⟨

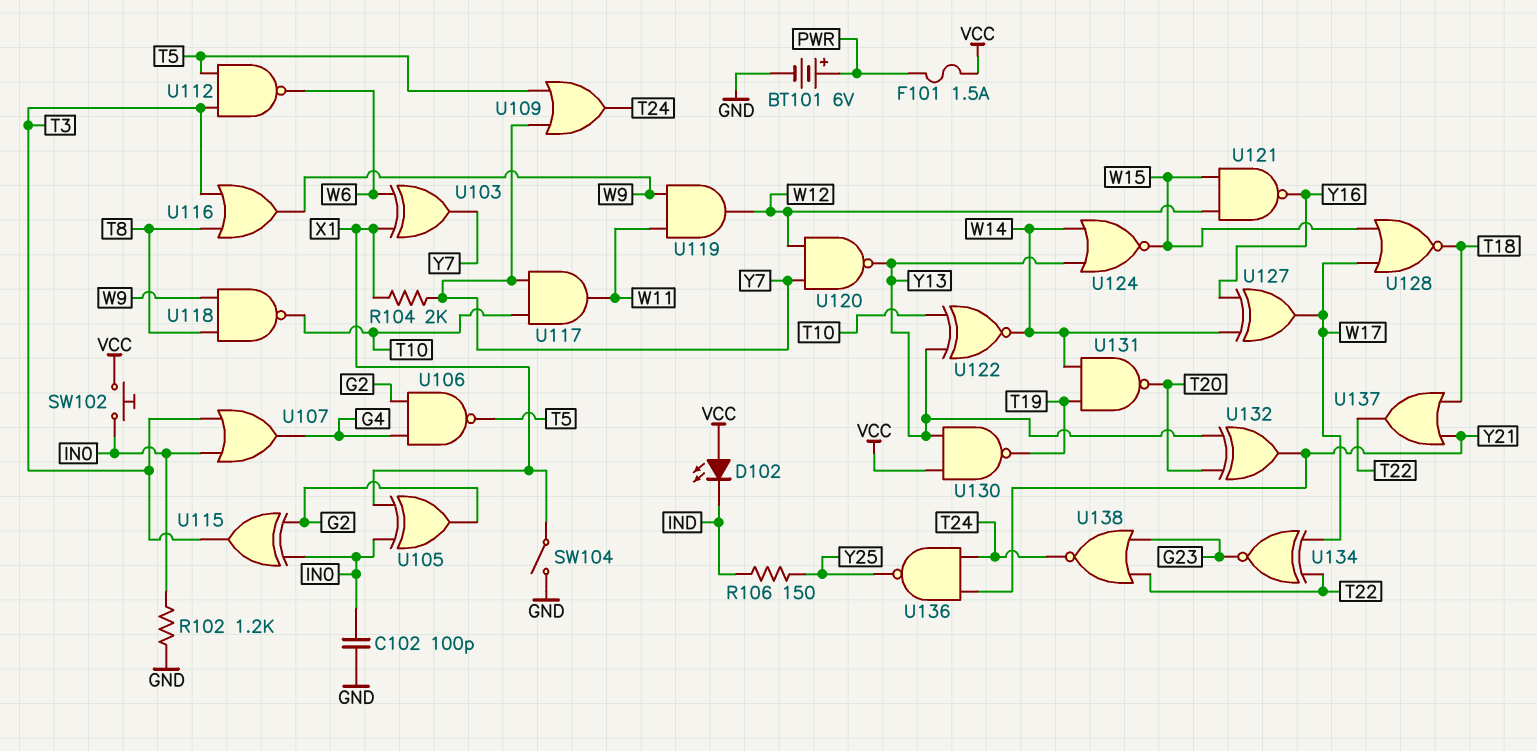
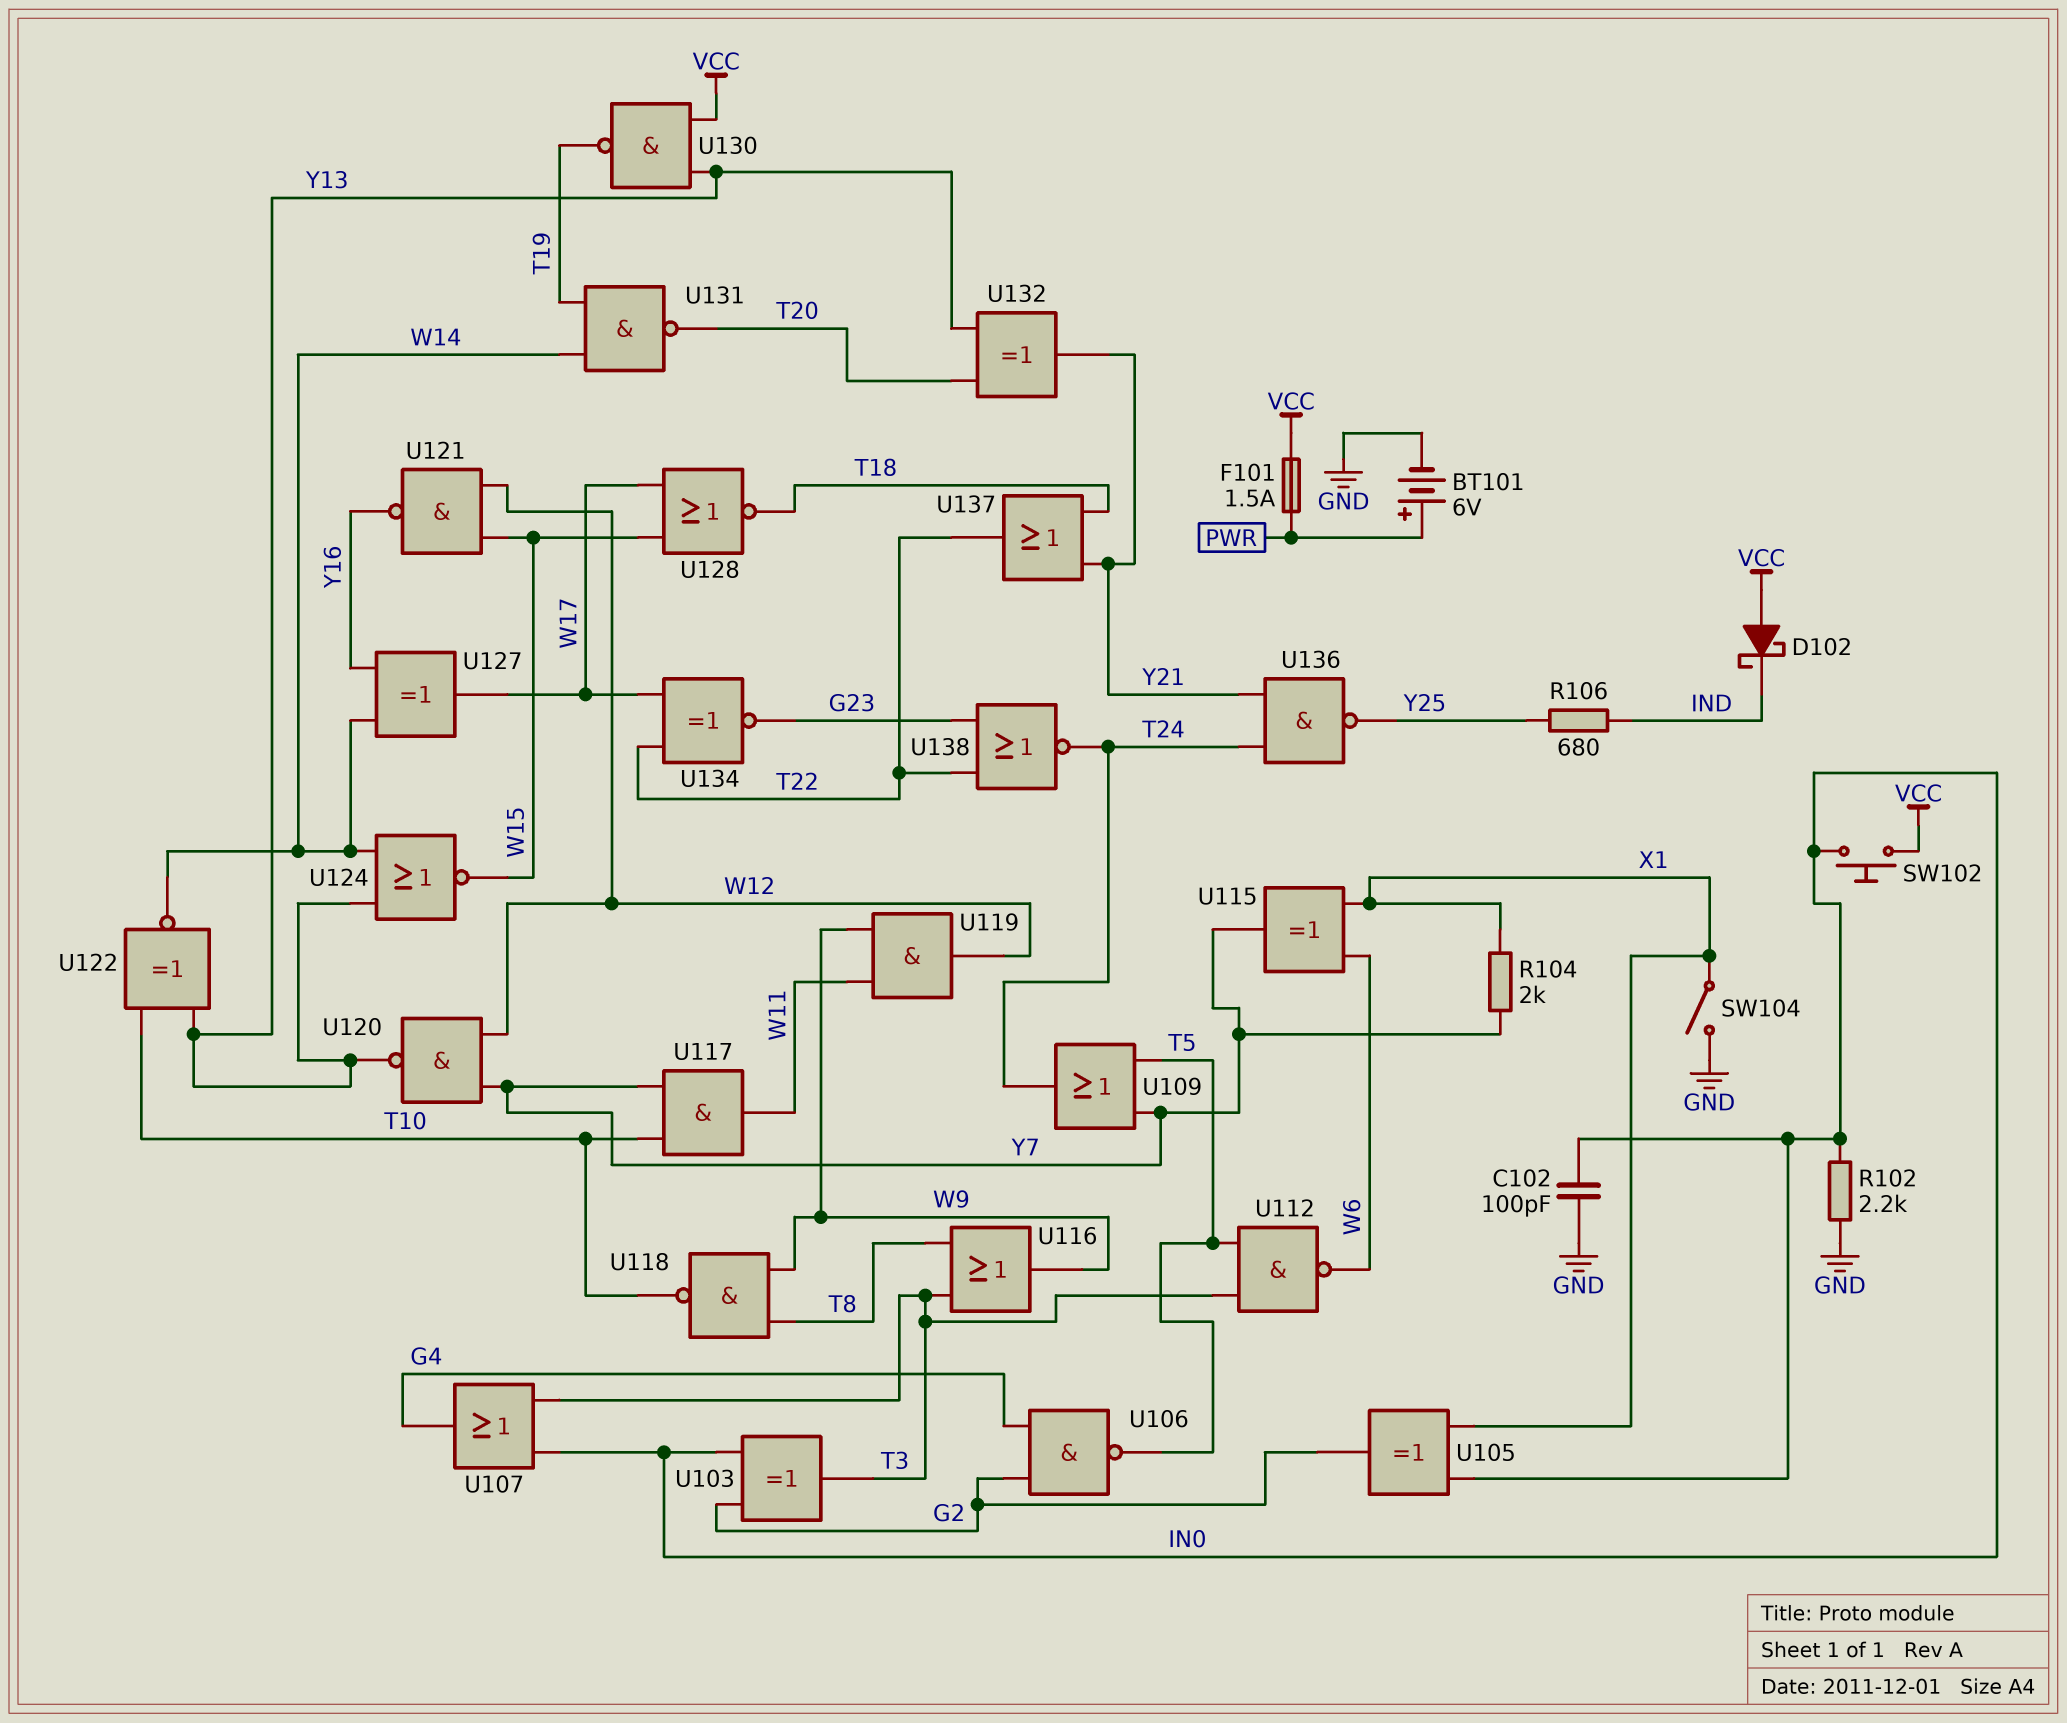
D102: LED (A VCC, K IND) -> schottky (A VCC, K IND)
R102: 1.2k (GND, IN0) -> 2.2k (GND, IN0)
R106: 150 (IND, Y25) -> 680 (IND, Y25)
U103: XOR (in W6, in X1, out Y7) -> XOR (in G2, in IN0, out T3)
U115: XOR (in G2, in IN0, out T3) -> XOR (in W6, in X1, out Y7)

⟩

**Assigned task**
In the records above, retype exactly the lines from the one with "R106: 150 (IND, Y25) -> 680 (IND, Y25)" through the last one.

**Answer for the task**
R106: 150 (IND, Y25) -> 680 (IND, Y25)
U103: XOR (in W6, in X1, out Y7) -> XOR (in G2, in IN0, out T3)
U115: XOR (in G2, in IN0, out T3) -> XOR (in W6, in X1, out Y7)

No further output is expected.